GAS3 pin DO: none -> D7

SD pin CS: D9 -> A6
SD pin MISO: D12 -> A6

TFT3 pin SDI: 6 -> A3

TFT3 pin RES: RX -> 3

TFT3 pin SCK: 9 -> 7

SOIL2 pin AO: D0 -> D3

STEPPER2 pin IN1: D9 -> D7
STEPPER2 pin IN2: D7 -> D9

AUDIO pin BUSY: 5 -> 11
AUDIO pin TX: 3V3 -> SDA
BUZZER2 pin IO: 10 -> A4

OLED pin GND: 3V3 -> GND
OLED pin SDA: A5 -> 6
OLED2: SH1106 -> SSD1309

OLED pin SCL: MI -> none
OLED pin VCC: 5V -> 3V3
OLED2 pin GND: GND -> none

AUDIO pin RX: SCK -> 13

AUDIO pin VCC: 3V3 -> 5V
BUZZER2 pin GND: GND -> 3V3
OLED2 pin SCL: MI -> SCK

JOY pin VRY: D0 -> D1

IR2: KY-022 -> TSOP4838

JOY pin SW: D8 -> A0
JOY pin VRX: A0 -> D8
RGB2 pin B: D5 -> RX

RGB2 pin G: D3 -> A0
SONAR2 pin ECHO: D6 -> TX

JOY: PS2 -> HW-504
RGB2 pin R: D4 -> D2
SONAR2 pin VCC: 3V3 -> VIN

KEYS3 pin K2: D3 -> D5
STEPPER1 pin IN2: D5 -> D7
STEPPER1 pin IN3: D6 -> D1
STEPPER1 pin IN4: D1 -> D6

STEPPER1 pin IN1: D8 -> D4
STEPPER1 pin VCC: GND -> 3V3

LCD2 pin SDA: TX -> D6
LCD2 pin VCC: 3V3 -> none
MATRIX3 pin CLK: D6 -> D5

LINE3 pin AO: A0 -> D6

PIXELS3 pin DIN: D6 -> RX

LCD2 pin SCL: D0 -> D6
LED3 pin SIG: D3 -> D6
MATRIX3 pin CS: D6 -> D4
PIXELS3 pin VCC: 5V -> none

→ What to do
Keep only the lines from the line with "STEPPER1 pin IN1: D8 -> D4" to the end of the records above, and repeat them exactly.

→ Your solution
STEPPER1 pin IN1: D8 -> D4
STEPPER1 pin VCC: GND -> 3V3

LCD2 pin SDA: TX -> D6
LCD2 pin VCC: 3V3 -> none
MATRIX3 pin CLK: D6 -> D5

LINE3 pin AO: A0 -> D6

PIXELS3 pin DIN: D6 -> RX

LCD2 pin SCL: D0 -> D6
LED3 pin SIG: D3 -> D6
MATRIX3 pin CS: D6 -> D4
PIXELS3 pin VCC: 5V -> none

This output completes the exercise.